EXCERPTED RECORDS =>
______

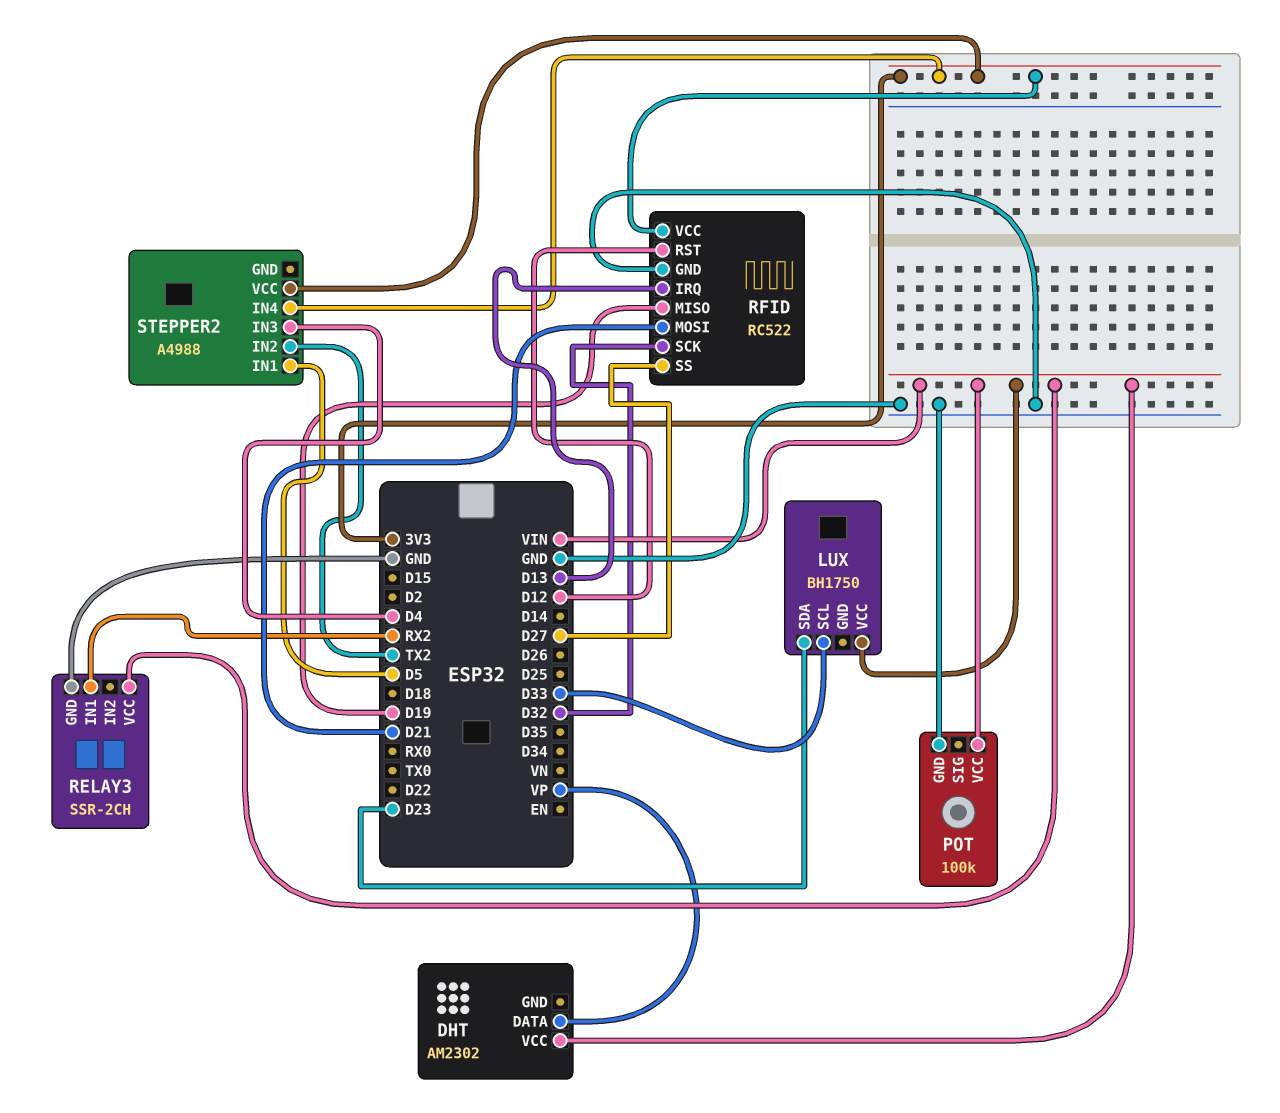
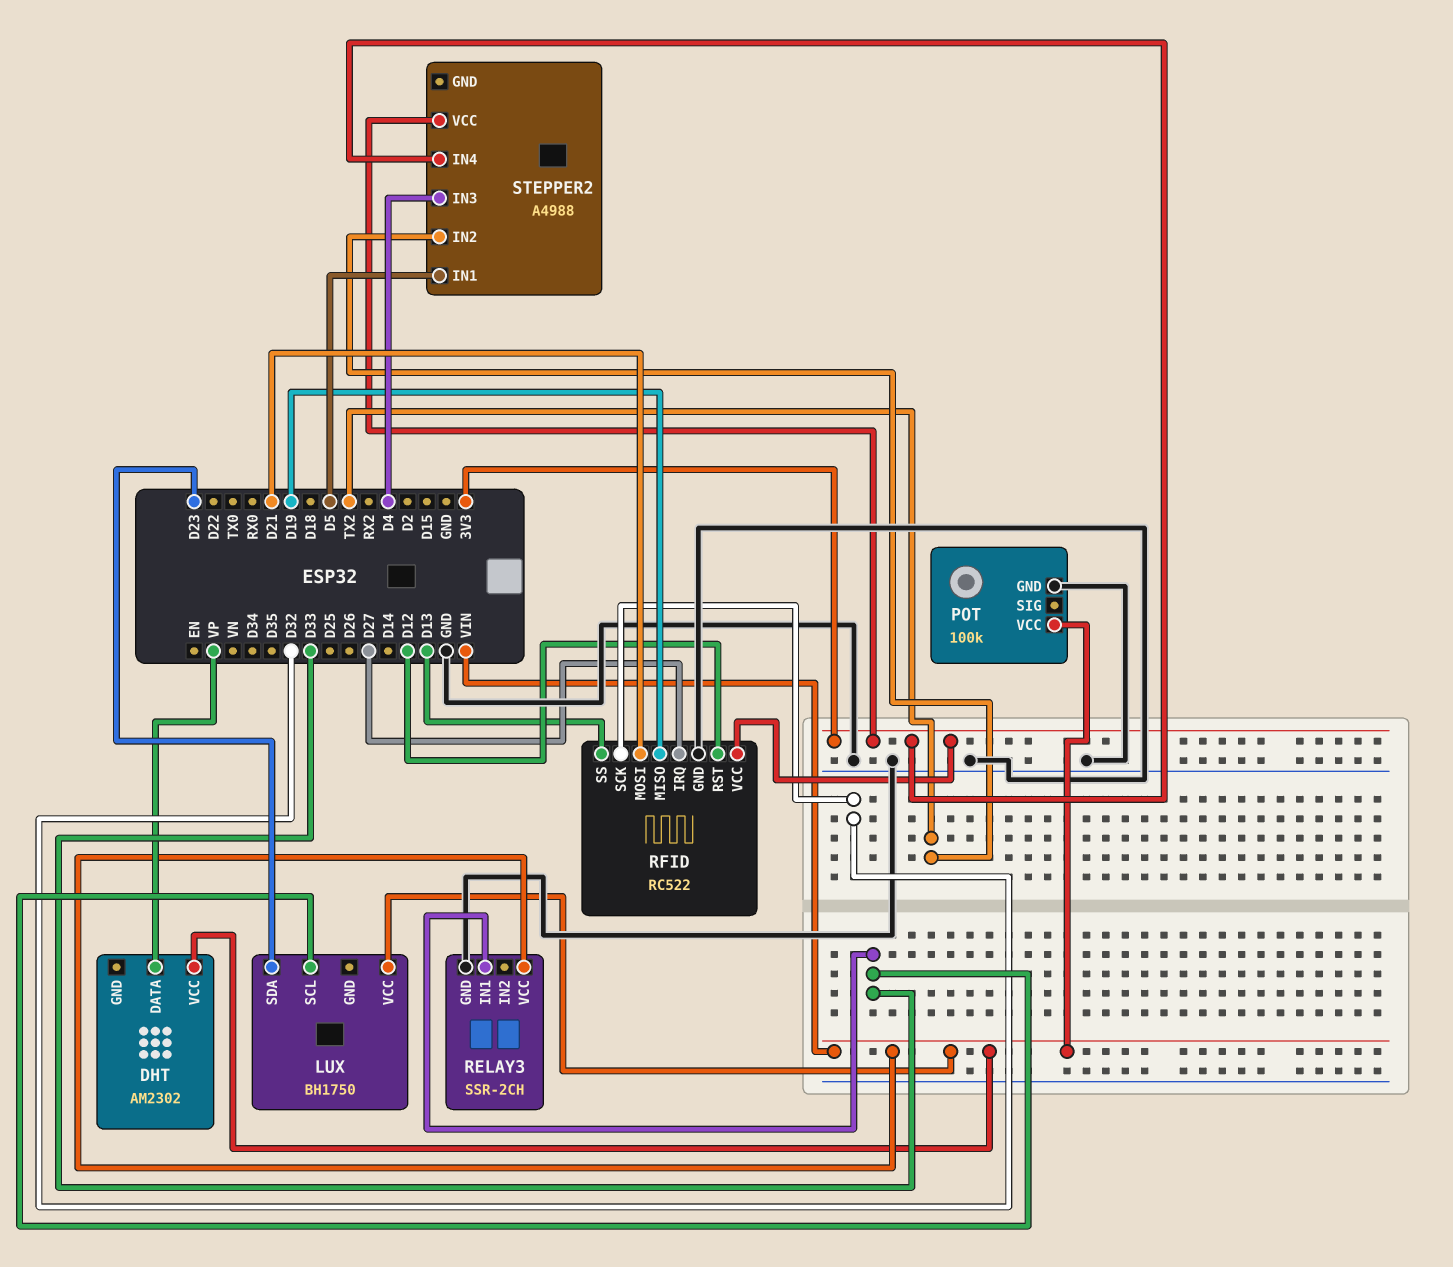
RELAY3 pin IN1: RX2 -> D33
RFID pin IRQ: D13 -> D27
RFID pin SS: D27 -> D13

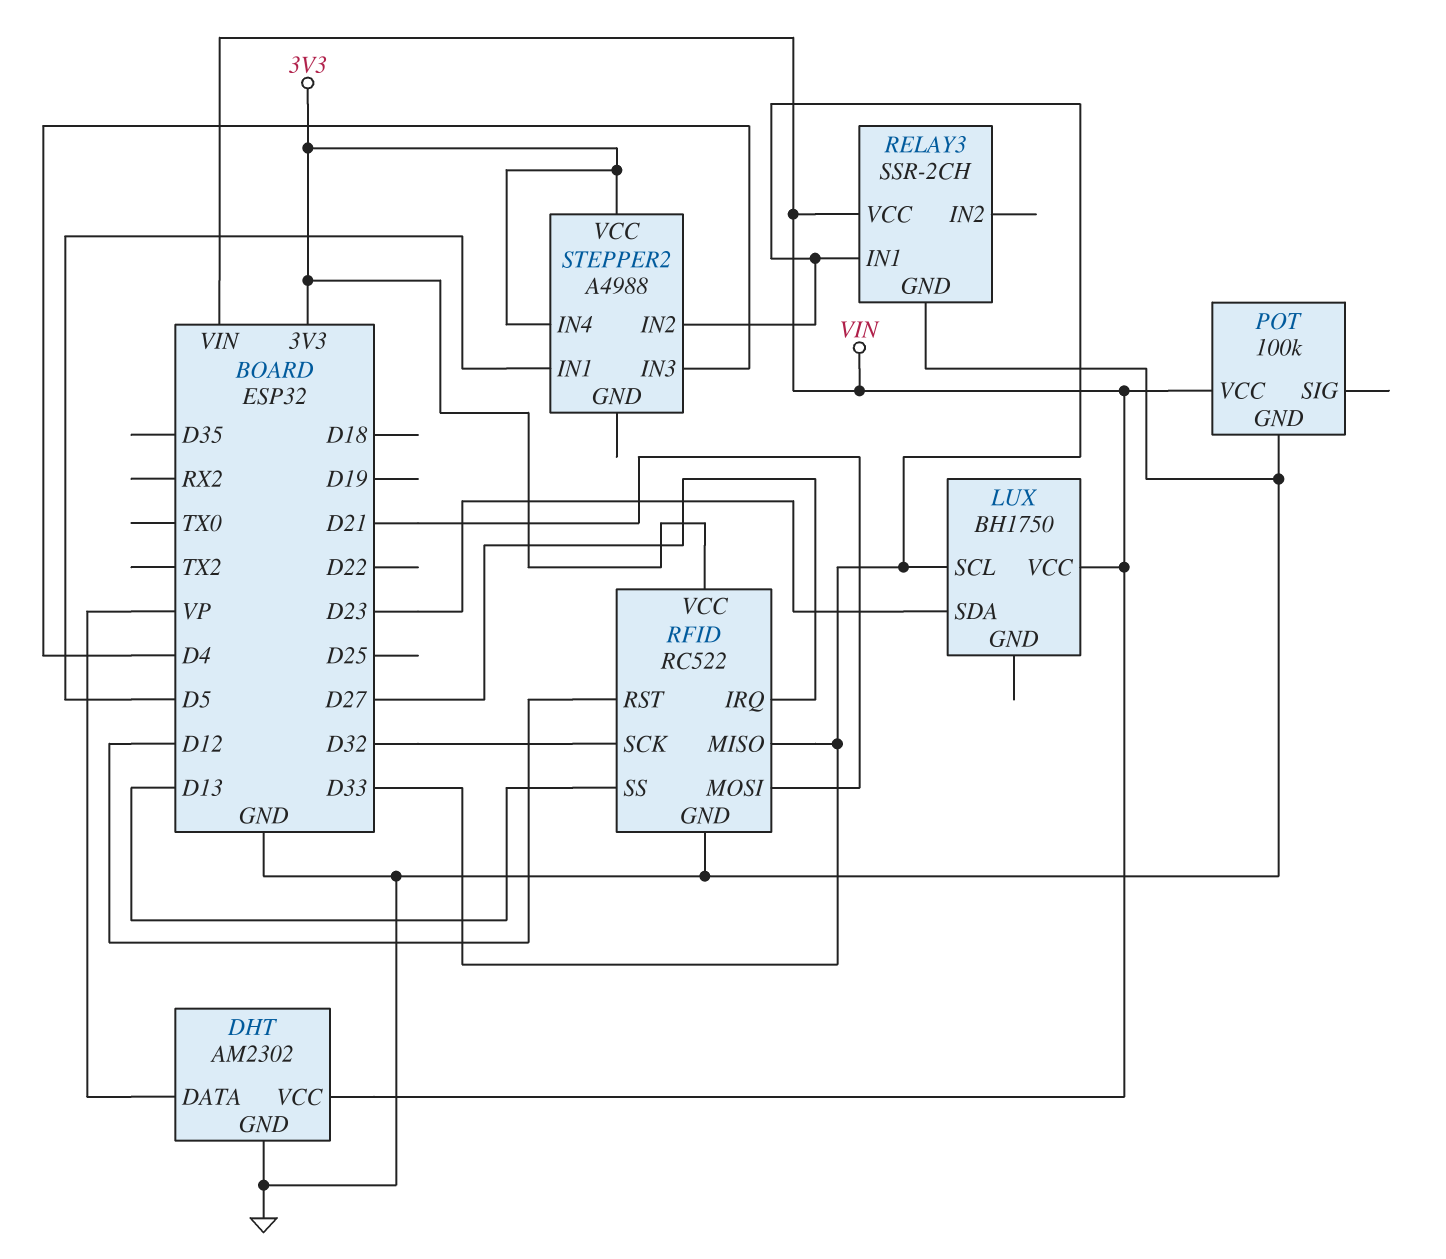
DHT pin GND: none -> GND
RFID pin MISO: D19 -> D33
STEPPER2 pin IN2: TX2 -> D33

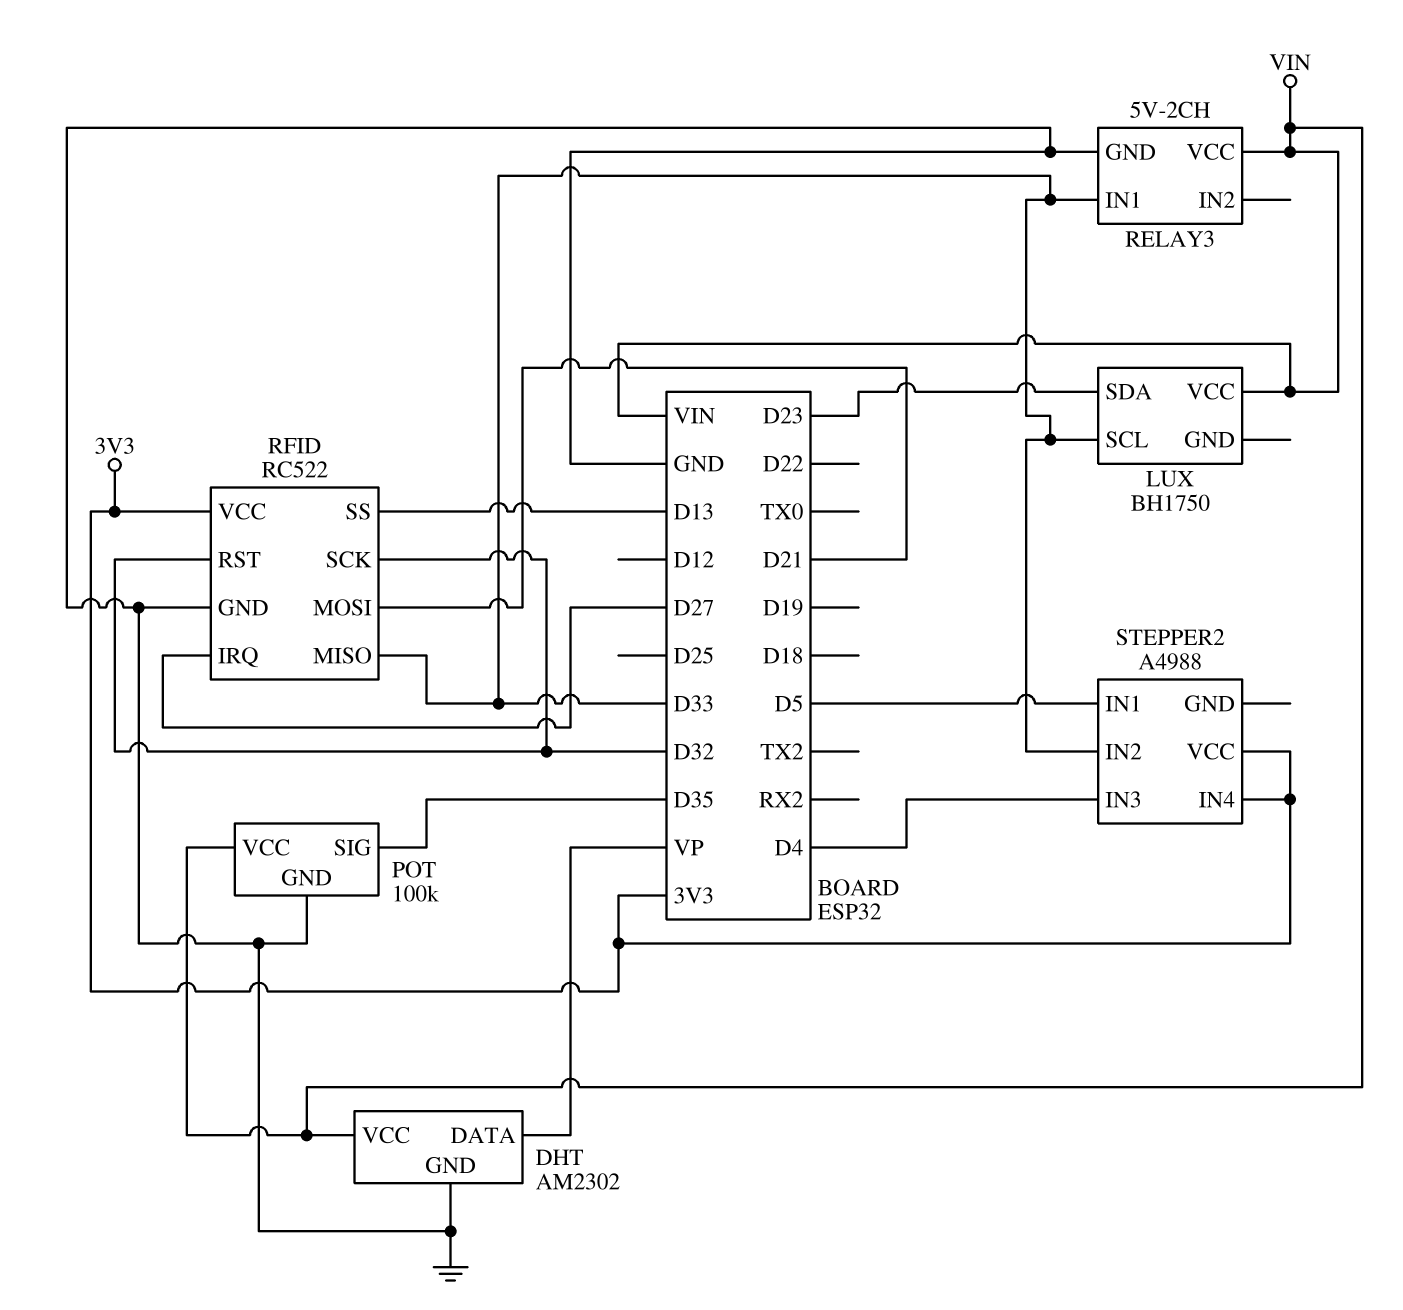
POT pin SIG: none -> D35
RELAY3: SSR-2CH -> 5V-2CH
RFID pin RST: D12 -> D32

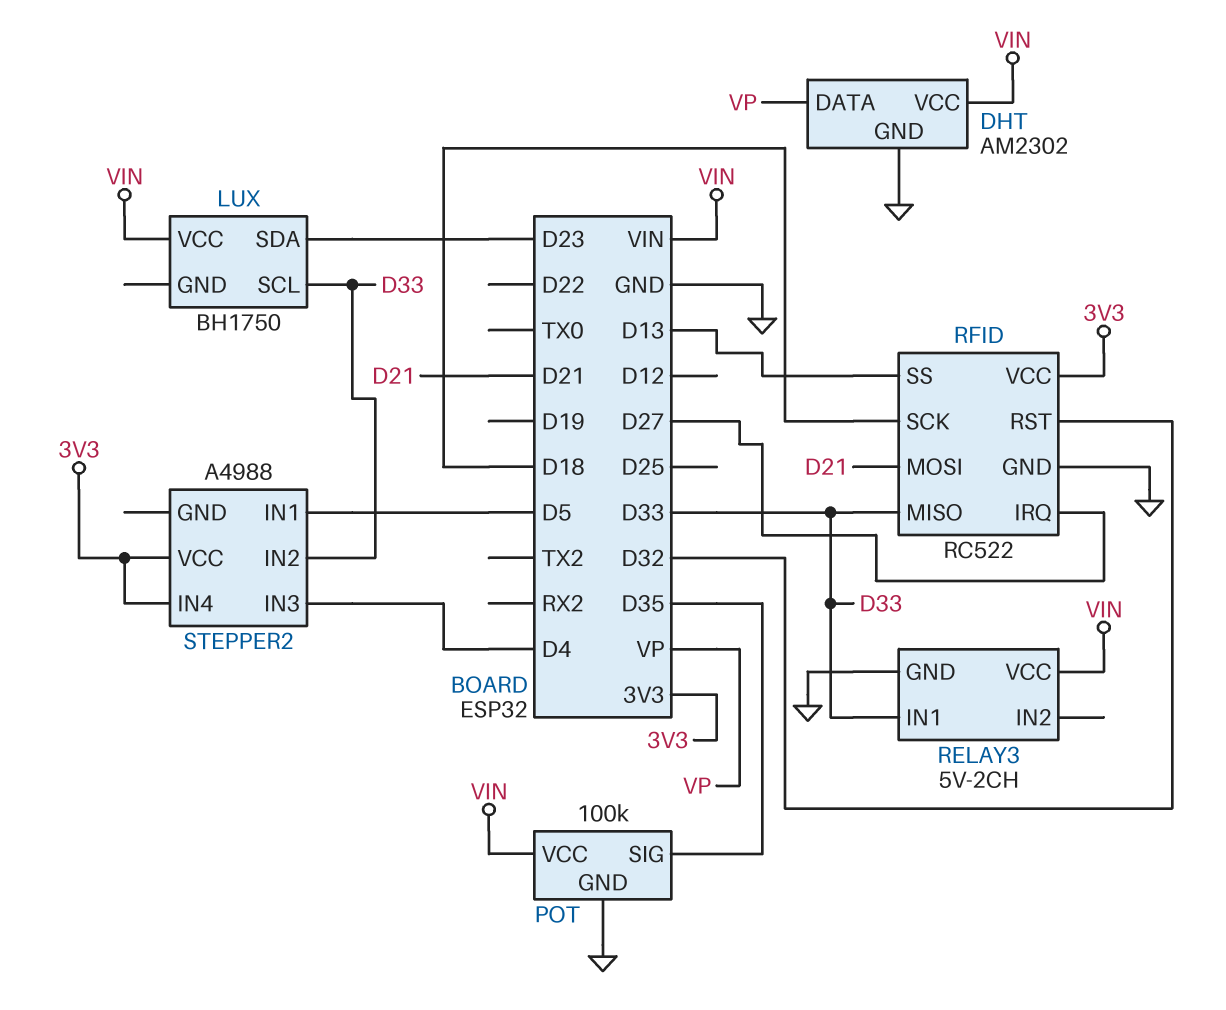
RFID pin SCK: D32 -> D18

______

WORK ITEM =>
Where pictures appear, skip them and transcribe all other material word for word.

WORKED SOLUTION =>
RELAY3 pin IN1: RX2 -> D33
RFID pin IRQ: D13 -> D27
RFID pin SS: D27 -> D13

DHT pin GND: none -> GND
RFID pin MISO: D19 -> D33
STEPPER2 pin IN2: TX2 -> D33

POT pin SIG: none -> D35
RELAY3: SSR-2CH -> 5V-2CH
RFID pin RST: D12 -> D32

RFID pin SCK: D32 -> D18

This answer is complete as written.